**The task**. At the line containing "purple carrot: 1 -> 3", begin repeating lines exactly, and stop only after the final line of the records below.
===
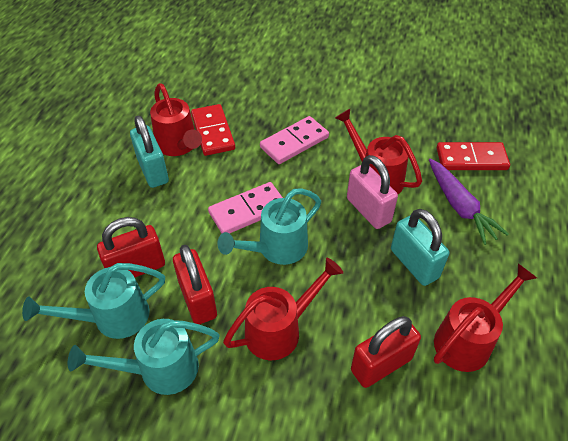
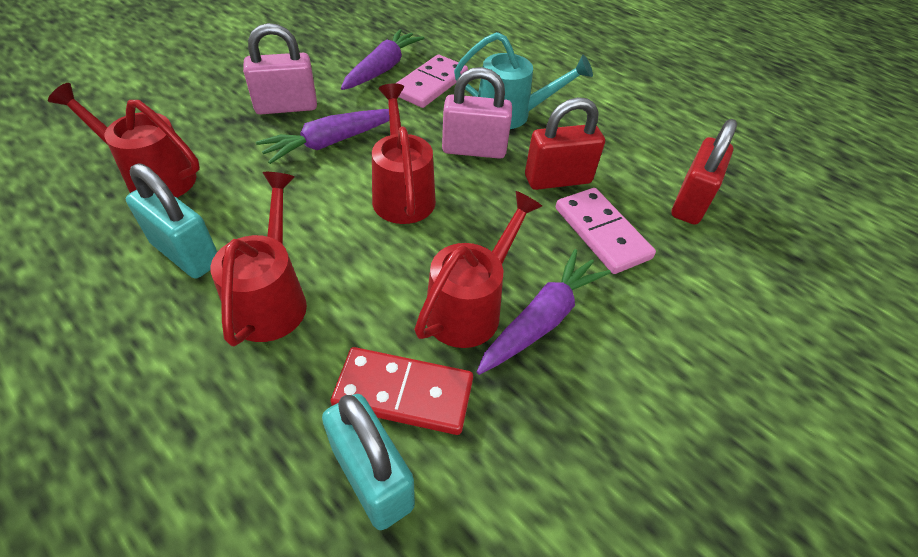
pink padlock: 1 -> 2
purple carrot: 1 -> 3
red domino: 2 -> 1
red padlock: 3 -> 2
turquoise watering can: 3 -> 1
===
**Written answer**.
purple carrot: 1 -> 3
red domino: 2 -> 1
red padlock: 3 -> 2
turquoise watering can: 3 -> 1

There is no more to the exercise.